### [Required action]
Images are to be excluded, and the rest of the data repeated exactly.

(Items from a dataset)

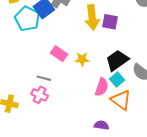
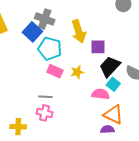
cyan pentagon: (27, 19) -> (50, 49), moved
purple square: (110, 22) -> (98, 47), moved
pink semicircle: (102, 87) -> (101, 94), turned -90
orange triangle: (121, 100) -> (113, 114), moved

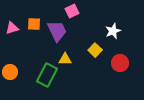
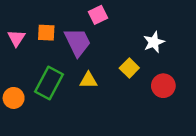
pink triangle: (12, 28) -> (16, 38), turned -40
green rectangle: (47, 75) -> (49, 83), moved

### [Finished exercise]
cyan pentagon: (27, 19) -> (50, 49), moved
purple square: (110, 22) -> (98, 47), moved
pink semicircle: (102, 87) -> (101, 94), turned -90
orange triangle: (121, 100) -> (113, 114), moved

pink triangle: (12, 28) -> (16, 38), turned -40
green rectangle: (47, 75) -> (49, 83), moved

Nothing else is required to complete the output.